Your goal :: In the data below, find the line containing "TFT3 pin SDI: D0 -> D5"; transcribe it and each line after it exactly, through the last, skipping pictures.

** Opening The data block **

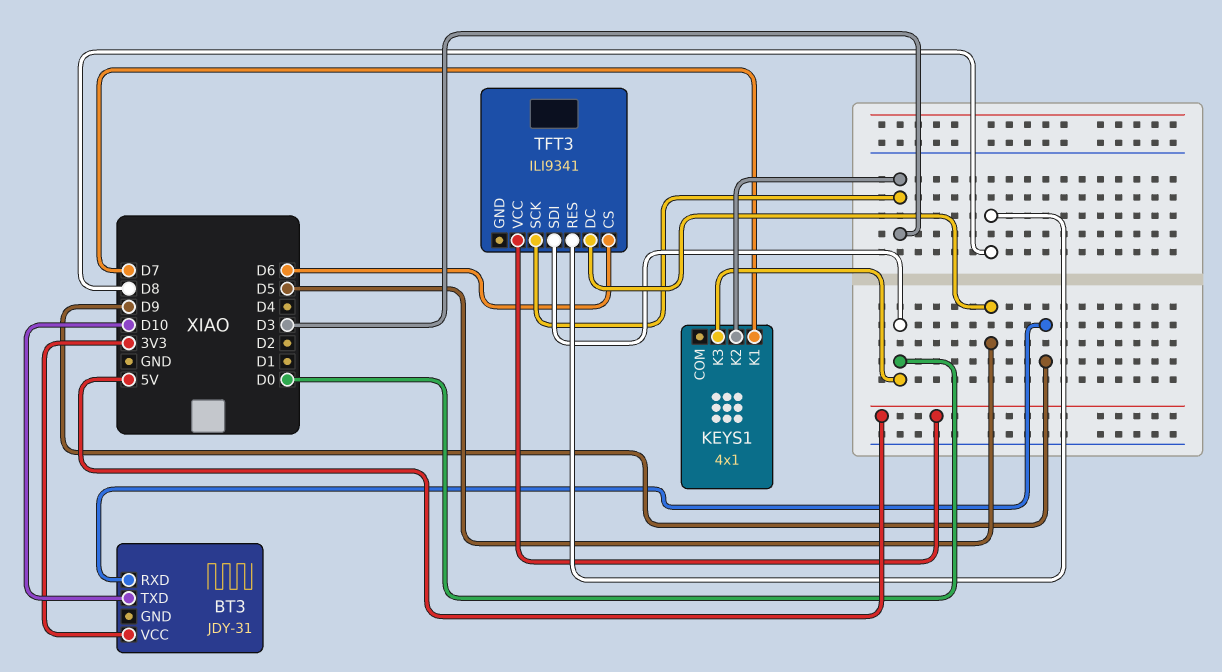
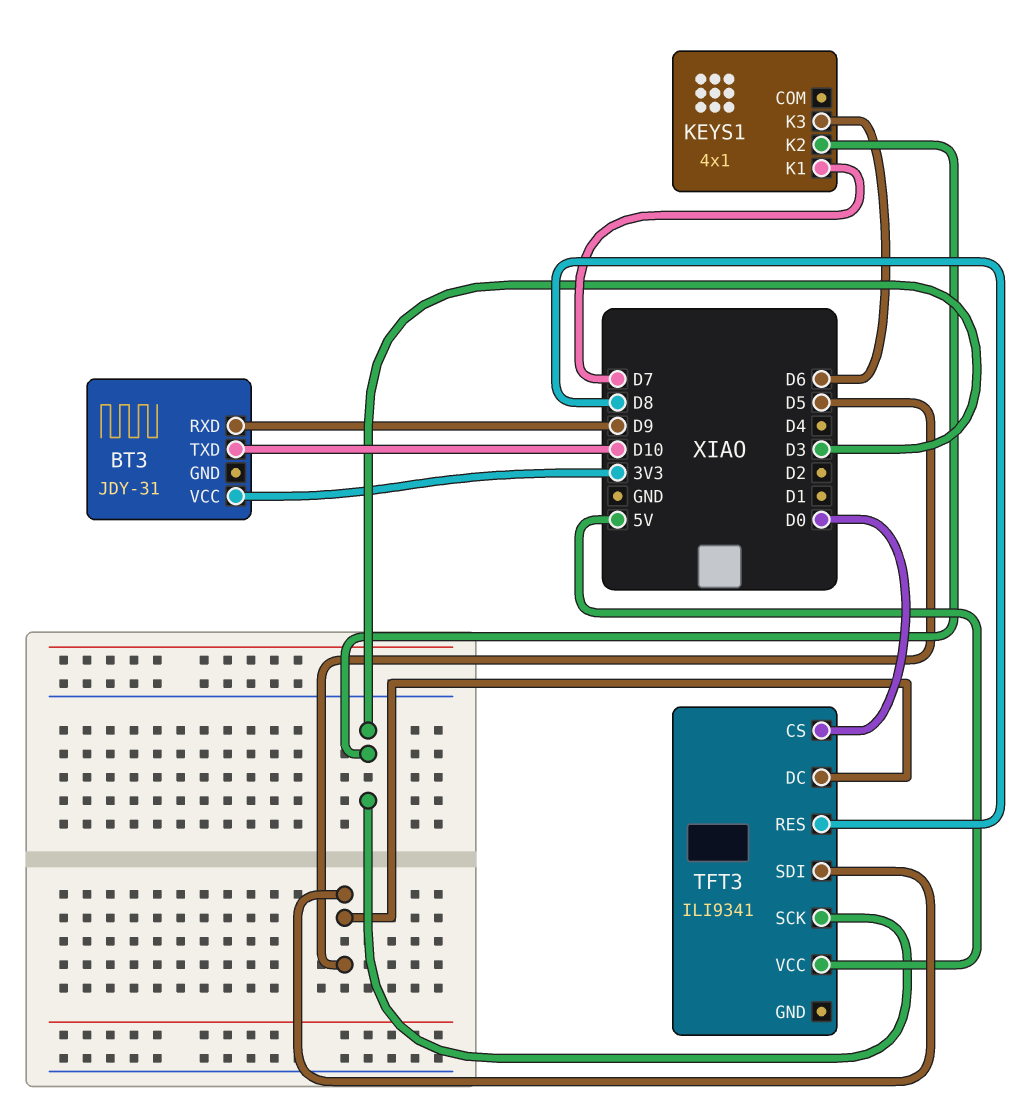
KEYS1 pin K3: D0 -> D6
TFT3 pin CS: D6 -> D0
TFT3 pin SDI: D0 -> D5

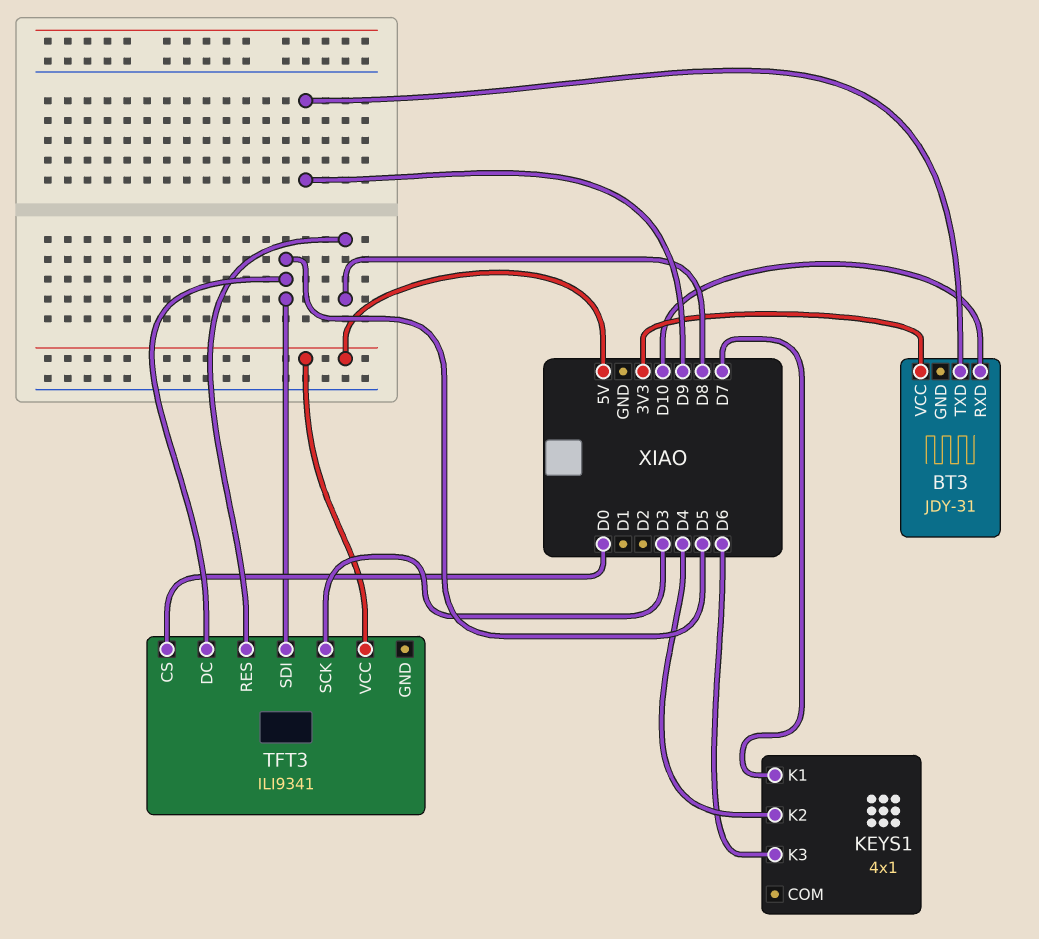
BT3 pin RXD: D9 -> D10
BT3 pin TXD: D10 -> D9
KEYS1 pin K2: D3 -> D4

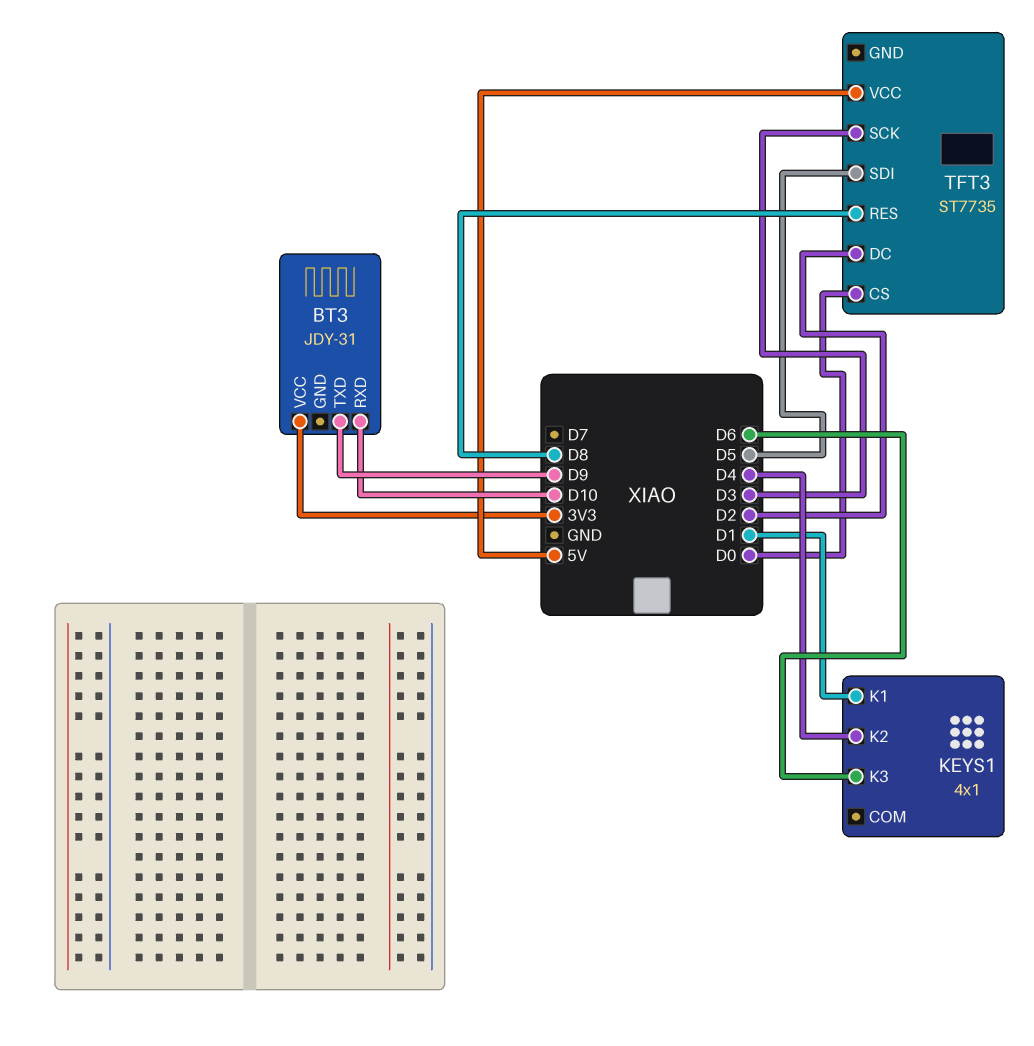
KEYS1 pin K1: D7 -> D1
TFT3: ILI9341 -> ST7735
TFT3 pin DC: D5 -> D2

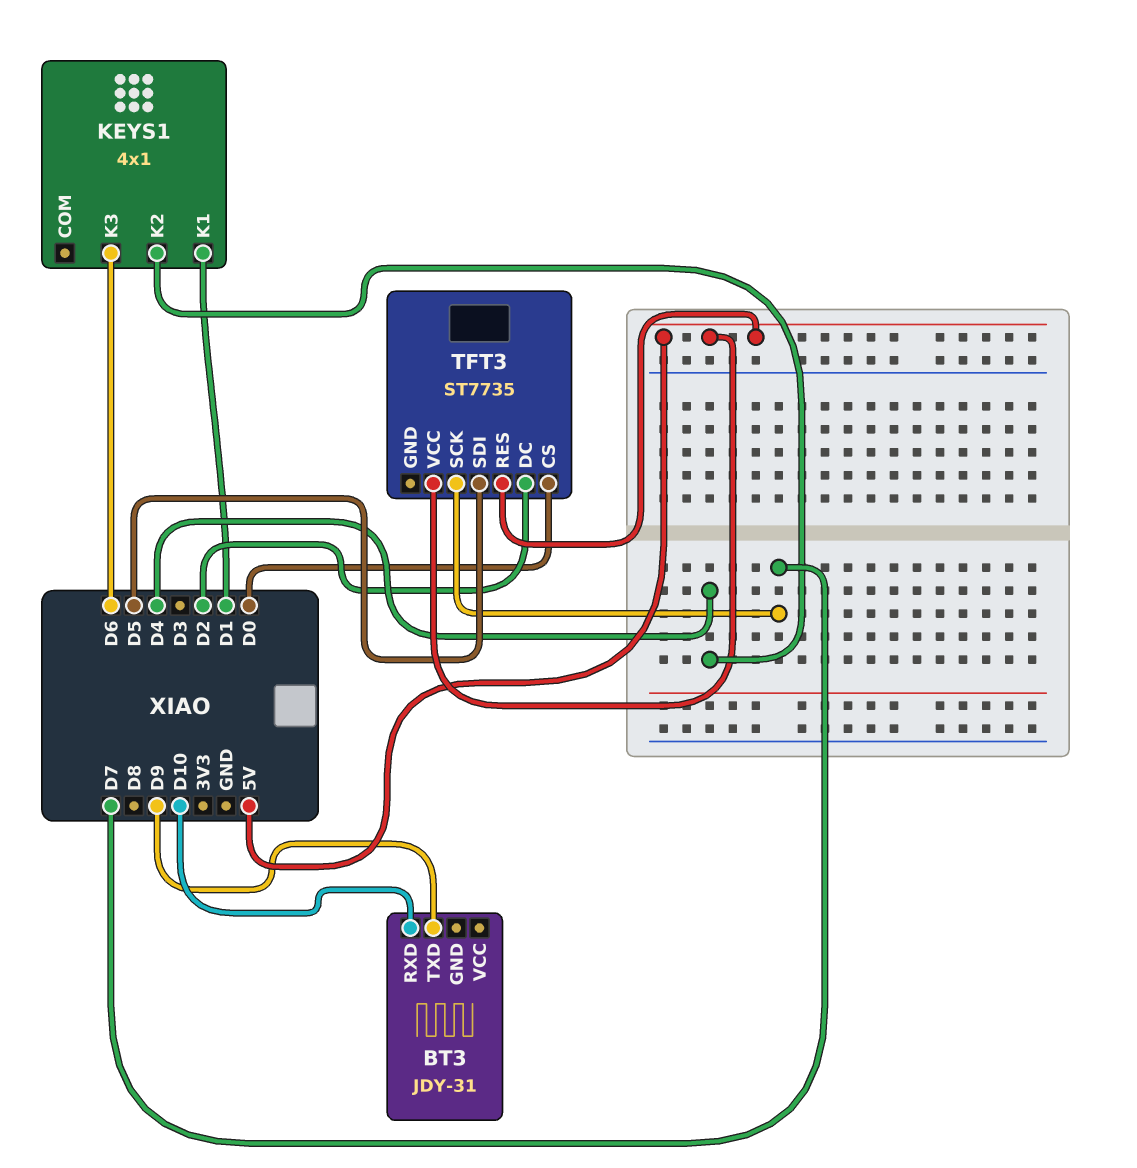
BT3 pin VCC: 3V3 -> none
TFT3 pin RES: D8 -> 5V
TFT3 pin SCK: D3 -> D7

** Closing The data block **

Answer space ::
TFT3 pin SDI: D0 -> D5

BT3 pin RXD: D9 -> D10
BT3 pin TXD: D10 -> D9
KEYS1 pin K2: D3 -> D4

KEYS1 pin K1: D7 -> D1
TFT3: ILI9341 -> ST7735
TFT3 pin DC: D5 -> D2

BT3 pin VCC: 3V3 -> none
TFT3 pin RES: D8 -> 5V
TFT3 pin SCK: D3 -> D7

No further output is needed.